[Description of the task]
Could you output only the lines from the one containing "R6: none -> 15 (DRV, PULSE)" through the last line of the data, both included?

[Exercise inputs]
- Opening Delimiter -
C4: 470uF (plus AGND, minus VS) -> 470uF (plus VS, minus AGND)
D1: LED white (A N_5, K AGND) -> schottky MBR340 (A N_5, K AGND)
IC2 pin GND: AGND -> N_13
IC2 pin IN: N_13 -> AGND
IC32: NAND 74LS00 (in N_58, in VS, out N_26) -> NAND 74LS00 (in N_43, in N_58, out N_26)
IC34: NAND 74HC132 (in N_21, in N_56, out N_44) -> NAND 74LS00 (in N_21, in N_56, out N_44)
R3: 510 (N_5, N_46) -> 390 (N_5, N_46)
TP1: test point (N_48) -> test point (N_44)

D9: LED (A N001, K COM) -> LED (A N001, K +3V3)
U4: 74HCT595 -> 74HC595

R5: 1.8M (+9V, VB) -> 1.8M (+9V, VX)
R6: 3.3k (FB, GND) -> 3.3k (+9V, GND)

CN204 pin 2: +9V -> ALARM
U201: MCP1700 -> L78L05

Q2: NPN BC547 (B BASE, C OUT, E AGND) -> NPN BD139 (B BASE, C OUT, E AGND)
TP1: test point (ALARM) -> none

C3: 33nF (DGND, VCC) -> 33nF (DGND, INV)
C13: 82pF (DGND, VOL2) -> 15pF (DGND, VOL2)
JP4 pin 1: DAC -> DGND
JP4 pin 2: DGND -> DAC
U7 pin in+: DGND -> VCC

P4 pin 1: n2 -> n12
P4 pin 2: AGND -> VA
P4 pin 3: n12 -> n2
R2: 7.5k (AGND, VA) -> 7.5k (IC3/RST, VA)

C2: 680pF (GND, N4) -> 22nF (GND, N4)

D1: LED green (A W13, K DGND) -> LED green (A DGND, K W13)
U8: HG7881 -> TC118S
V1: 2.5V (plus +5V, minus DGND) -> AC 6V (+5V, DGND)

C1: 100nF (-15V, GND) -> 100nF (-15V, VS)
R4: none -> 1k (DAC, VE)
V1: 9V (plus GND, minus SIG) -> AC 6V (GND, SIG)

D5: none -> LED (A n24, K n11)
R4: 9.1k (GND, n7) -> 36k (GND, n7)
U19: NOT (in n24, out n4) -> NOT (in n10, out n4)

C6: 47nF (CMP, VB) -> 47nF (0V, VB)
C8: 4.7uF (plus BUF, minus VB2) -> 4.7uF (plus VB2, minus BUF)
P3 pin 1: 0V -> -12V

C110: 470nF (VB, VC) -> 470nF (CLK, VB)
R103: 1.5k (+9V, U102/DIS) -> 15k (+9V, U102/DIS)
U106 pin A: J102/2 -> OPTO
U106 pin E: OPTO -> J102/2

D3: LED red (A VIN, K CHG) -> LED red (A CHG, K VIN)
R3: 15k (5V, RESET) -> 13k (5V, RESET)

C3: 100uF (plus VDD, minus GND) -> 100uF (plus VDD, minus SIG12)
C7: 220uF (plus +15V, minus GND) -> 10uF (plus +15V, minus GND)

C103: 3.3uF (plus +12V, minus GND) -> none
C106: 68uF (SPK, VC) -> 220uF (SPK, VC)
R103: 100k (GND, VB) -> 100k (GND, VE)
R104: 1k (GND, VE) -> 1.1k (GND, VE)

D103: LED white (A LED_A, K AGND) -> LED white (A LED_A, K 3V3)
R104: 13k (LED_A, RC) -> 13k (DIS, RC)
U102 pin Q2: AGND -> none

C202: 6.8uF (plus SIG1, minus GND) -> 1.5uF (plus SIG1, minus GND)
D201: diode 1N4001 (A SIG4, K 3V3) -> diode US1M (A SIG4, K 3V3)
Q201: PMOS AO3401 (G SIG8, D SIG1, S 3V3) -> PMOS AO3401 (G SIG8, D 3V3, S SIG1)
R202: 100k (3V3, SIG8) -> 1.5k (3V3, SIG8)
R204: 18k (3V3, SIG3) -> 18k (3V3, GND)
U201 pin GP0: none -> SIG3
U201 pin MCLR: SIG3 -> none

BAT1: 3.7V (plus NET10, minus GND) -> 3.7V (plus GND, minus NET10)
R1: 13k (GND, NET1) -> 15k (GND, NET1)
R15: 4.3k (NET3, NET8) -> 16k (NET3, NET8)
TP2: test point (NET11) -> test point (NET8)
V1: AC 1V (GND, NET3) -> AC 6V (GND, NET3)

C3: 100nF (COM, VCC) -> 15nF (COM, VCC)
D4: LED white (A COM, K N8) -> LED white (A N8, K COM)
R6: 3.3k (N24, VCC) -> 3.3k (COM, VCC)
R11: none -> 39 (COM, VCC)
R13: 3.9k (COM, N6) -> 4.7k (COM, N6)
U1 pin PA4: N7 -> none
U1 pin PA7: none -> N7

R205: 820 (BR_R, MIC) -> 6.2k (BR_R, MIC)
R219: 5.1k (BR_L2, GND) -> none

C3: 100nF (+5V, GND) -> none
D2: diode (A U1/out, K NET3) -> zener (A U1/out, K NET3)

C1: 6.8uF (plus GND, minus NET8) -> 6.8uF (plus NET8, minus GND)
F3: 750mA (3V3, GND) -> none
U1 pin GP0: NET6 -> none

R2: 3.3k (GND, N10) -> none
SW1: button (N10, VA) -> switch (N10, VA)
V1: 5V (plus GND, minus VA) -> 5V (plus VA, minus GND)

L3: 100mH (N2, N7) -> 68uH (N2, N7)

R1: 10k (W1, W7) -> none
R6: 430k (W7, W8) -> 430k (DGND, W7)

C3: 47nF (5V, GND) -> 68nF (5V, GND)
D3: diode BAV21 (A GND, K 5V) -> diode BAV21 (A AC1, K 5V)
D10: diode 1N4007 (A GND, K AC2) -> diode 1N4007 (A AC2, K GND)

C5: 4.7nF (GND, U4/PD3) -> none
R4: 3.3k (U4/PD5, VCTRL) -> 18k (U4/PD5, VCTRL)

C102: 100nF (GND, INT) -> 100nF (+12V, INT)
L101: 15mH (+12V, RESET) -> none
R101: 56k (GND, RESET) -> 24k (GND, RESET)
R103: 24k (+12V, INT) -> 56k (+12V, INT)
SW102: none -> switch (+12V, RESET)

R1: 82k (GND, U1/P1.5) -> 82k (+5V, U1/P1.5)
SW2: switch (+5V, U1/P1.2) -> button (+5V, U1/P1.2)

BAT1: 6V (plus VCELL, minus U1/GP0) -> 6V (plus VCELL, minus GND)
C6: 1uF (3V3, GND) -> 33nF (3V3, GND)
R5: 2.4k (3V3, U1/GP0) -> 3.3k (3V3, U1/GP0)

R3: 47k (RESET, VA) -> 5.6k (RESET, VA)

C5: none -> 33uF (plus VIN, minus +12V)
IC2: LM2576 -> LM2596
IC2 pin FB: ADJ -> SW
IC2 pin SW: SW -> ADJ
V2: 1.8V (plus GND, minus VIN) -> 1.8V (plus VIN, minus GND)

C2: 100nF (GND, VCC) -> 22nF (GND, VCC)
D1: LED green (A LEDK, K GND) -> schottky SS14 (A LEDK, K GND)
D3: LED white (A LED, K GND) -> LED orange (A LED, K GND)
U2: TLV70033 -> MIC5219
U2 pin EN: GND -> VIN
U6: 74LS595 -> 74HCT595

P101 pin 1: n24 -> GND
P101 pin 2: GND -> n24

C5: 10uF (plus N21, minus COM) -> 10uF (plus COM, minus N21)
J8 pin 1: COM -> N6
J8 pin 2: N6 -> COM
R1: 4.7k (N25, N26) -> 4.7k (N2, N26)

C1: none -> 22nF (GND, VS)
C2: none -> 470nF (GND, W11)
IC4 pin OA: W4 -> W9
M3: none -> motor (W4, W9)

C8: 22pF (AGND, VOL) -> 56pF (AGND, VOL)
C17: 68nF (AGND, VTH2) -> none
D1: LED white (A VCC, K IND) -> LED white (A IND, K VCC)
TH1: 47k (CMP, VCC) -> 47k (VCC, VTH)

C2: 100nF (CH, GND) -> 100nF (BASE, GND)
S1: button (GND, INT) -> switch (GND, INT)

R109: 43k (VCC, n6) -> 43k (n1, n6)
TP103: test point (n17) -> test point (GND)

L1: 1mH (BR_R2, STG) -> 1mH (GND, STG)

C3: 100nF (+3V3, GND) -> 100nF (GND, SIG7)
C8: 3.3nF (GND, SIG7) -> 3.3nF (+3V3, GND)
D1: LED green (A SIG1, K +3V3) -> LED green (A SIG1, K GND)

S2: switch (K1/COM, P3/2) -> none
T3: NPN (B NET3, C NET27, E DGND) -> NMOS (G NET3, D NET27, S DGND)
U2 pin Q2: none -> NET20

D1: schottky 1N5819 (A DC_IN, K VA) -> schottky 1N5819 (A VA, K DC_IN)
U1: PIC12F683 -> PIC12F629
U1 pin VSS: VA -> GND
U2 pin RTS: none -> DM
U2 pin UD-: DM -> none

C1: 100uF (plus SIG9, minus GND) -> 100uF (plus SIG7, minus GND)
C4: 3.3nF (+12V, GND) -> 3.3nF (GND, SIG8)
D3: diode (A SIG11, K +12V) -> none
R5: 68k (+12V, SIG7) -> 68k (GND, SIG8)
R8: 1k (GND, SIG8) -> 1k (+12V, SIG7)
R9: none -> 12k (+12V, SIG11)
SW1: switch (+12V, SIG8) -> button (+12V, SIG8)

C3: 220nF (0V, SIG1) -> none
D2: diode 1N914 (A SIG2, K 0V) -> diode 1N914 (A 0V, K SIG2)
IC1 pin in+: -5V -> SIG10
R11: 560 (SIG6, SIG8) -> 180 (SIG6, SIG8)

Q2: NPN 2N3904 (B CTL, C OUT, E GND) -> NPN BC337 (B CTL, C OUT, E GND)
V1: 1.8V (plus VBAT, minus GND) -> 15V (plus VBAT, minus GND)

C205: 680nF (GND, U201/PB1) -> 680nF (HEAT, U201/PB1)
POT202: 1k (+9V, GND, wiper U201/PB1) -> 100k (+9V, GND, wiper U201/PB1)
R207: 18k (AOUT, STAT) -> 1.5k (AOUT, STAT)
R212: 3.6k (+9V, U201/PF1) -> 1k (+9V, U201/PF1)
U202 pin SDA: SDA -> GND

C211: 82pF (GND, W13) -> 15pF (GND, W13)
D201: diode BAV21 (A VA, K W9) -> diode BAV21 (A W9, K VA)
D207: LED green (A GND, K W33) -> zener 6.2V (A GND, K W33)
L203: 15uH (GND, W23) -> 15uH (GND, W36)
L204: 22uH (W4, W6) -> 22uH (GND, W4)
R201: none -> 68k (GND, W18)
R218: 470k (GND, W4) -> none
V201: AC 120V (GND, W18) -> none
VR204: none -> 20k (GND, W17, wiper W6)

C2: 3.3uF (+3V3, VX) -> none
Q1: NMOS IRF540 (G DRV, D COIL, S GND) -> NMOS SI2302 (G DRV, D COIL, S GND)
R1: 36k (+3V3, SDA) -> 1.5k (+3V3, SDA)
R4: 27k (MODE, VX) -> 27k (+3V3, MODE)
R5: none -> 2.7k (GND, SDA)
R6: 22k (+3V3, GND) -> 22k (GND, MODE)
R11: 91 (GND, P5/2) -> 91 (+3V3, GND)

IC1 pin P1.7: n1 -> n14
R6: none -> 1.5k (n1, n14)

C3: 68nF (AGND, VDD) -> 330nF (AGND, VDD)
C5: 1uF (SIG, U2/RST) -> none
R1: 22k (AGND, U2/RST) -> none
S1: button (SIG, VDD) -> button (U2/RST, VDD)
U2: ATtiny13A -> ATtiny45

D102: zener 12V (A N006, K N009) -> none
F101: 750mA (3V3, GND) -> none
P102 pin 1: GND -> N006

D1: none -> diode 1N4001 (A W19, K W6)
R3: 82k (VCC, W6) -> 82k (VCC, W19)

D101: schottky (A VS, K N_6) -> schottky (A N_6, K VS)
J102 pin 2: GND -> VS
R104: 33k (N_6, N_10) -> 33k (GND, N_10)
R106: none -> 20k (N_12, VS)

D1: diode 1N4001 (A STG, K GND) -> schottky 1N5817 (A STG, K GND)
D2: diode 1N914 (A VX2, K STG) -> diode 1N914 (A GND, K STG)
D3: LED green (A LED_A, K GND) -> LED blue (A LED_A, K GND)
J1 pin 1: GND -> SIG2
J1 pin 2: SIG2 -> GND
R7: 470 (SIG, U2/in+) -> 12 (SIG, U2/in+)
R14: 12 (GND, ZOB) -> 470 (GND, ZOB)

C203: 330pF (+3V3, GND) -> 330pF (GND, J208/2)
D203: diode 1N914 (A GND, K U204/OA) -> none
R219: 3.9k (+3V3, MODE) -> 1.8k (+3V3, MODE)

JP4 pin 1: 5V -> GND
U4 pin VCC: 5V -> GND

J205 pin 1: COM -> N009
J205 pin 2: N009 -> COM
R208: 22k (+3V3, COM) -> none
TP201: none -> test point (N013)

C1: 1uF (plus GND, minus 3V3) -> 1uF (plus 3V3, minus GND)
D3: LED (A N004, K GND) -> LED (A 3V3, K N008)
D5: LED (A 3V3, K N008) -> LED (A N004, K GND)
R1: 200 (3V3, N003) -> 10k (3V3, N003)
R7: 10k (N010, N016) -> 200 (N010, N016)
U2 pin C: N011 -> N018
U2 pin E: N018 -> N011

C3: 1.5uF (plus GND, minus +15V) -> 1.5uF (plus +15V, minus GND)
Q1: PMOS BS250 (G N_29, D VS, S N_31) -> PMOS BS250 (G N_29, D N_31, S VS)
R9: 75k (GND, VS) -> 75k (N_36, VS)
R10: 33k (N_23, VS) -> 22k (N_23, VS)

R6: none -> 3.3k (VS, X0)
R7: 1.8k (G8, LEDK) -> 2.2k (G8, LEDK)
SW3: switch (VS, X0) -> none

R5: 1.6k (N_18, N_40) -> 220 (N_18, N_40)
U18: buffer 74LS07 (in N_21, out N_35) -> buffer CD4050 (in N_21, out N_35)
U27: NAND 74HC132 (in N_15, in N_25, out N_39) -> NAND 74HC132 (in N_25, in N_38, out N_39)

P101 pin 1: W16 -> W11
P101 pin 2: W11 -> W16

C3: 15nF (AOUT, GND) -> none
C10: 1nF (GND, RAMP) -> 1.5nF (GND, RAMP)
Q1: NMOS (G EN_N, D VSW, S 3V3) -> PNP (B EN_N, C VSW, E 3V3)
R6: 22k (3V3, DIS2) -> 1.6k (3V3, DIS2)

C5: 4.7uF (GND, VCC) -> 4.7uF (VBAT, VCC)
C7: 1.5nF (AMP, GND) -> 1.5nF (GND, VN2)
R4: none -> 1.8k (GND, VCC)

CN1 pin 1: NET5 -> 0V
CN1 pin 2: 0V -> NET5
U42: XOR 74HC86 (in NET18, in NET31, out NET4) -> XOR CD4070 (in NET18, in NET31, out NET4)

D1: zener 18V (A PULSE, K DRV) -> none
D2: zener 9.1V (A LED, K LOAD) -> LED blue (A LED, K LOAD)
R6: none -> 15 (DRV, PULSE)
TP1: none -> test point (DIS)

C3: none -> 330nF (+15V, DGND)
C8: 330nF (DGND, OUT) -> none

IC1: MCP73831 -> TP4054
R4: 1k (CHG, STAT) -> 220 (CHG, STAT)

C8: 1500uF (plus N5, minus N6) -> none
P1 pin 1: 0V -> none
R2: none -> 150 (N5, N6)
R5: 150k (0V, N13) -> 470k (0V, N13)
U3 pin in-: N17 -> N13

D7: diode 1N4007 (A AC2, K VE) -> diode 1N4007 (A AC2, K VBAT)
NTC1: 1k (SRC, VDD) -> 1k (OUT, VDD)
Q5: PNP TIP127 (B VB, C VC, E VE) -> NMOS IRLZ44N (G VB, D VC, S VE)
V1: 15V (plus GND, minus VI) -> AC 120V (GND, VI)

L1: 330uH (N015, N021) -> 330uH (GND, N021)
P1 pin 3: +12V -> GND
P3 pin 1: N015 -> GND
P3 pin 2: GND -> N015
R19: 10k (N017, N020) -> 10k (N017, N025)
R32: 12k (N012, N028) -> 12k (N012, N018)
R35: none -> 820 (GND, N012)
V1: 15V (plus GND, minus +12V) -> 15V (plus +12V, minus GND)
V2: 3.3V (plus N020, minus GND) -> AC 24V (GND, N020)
- Closing Delimiter -
[Output below]
R6: none -> 15 (DRV, PULSE)
TP1: none -> test point (DIS)

C3: none -> 330nF (+15V, DGND)
C8: 330nF (DGND, OUT) -> none

IC1: MCP73831 -> TP4054
R4: 1k (CHG, STAT) -> 220 (CHG, STAT)

C8: 1500uF (plus N5, minus N6) -> none
P1 pin 1: 0V -> none
R2: none -> 150 (N5, N6)
R5: 150k (0V, N13) -> 470k (0V, N13)
U3 pin in-: N17 -> N13

D7: diode 1N4007 (A AC2, K VE) -> diode 1N4007 (A AC2, K VBAT)
NTC1: 1k (SRC, VDD) -> 1k (OUT, VDD)
Q5: PNP TIP127 (B VB, C VC, E VE) -> NMOS IRLZ44N (G VB, D VC, S VE)
V1: 15V (plus GND, minus VI) -> AC 120V (GND, VI)

L1: 330uH (N015, N021) -> 330uH (GND, N021)
P1 pin 3: +12V -> GND
P3 pin 1: N015 -> GND
P3 pin 2: GND -> N015
R19: 10k (N017, N020) -> 10k (N017, N025)
R32: 12k (N012, N028) -> 12k (N012, N018)
R35: none -> 820 (GND, N012)
V1: 15V (plus GND, minus +12V) -> 15V (plus +12V, minus GND)
V2: 3.3V (plus N020, minus GND) -> AC 24V (GND, N020)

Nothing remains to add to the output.